■ **MATERIAL FOR THIS EXERCISE**:
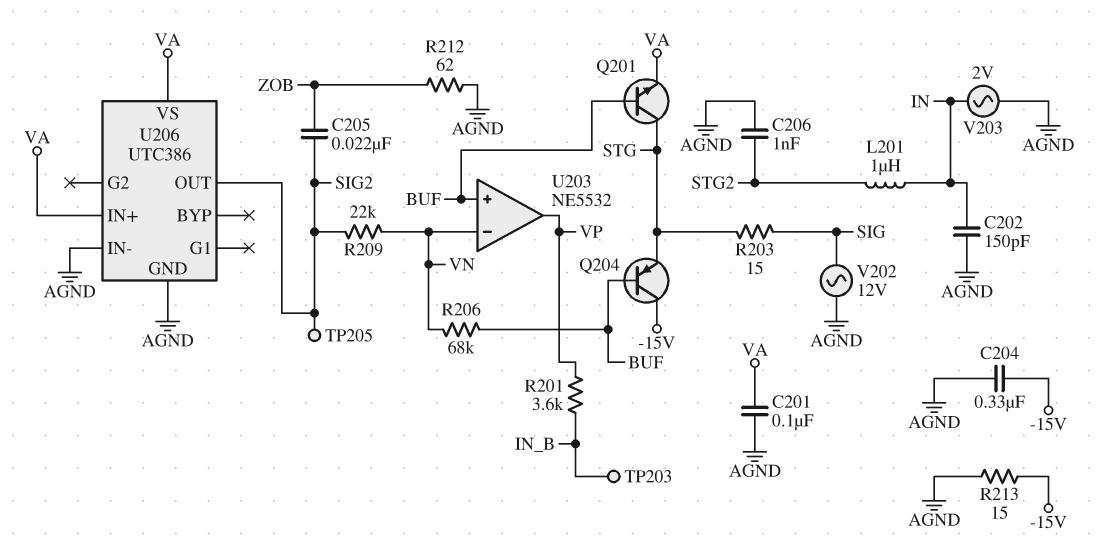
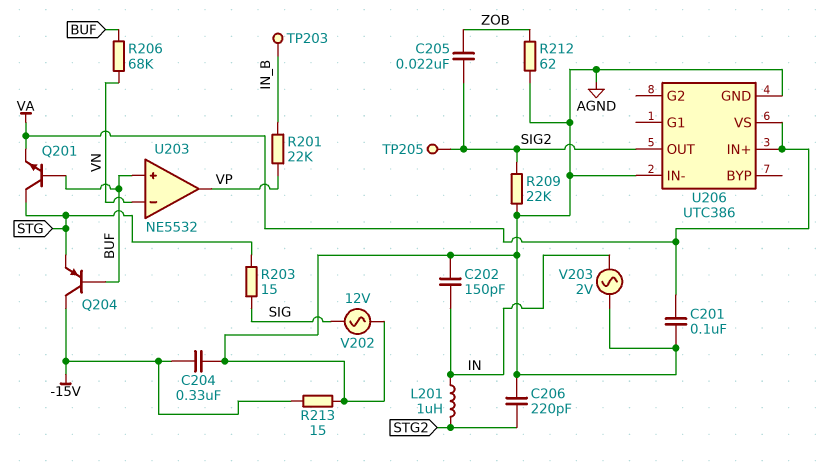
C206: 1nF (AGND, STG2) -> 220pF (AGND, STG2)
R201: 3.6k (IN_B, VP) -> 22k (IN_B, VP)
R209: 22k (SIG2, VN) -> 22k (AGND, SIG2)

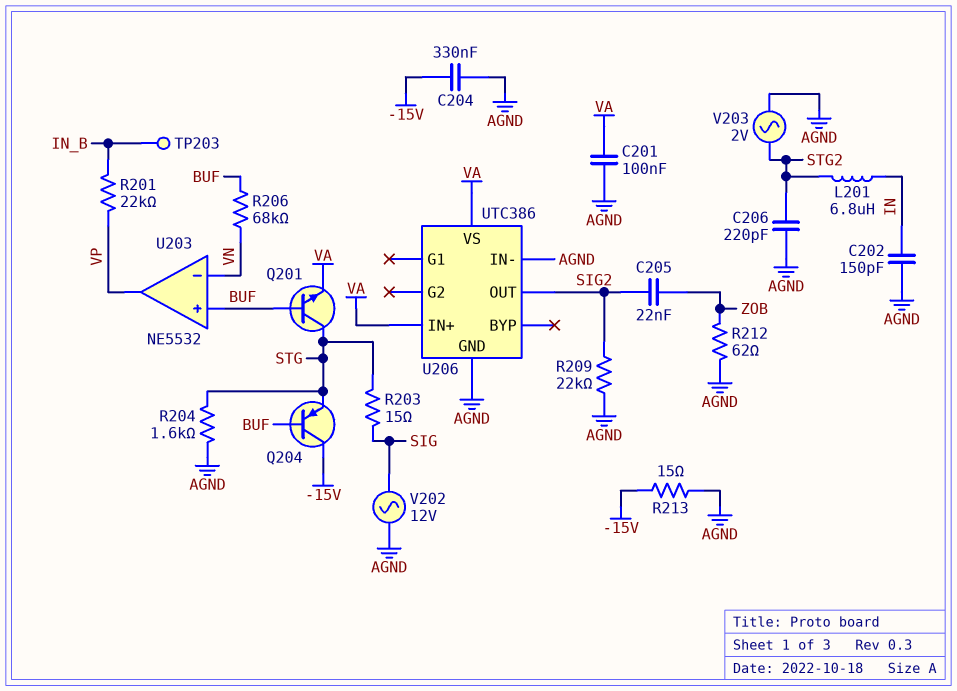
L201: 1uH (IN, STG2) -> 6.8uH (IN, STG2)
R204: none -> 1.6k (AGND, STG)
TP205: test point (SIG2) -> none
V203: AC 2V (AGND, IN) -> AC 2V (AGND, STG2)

■ **WHAT IS NEEDED**: Please count the lines of the material above that contain "AGND", and give only the number.

■ **ANSWER**: 4